GIVEN RECORDS.
=======

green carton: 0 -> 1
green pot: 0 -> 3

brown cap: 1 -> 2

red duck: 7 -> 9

=======

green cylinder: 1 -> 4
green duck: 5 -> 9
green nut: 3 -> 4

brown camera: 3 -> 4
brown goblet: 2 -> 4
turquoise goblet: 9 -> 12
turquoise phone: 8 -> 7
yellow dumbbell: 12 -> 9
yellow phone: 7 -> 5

=======

EXERCISE PROMPT.
Look above for the line with "green nut: 3 -> 4" and the line with "yellow phone: 7 -> 5"; transcribe both and all lines in between, exactly, and nothing else.

RESULT OF THE TASK.
green nut: 3 -> 4

brown camera: 3 -> 4
brown goblet: 2 -> 4
turquoise goblet: 9 -> 12
turquoise phone: 8 -> 7
yellow dumbbell: 12 -> 9
yellow phone: 7 -> 5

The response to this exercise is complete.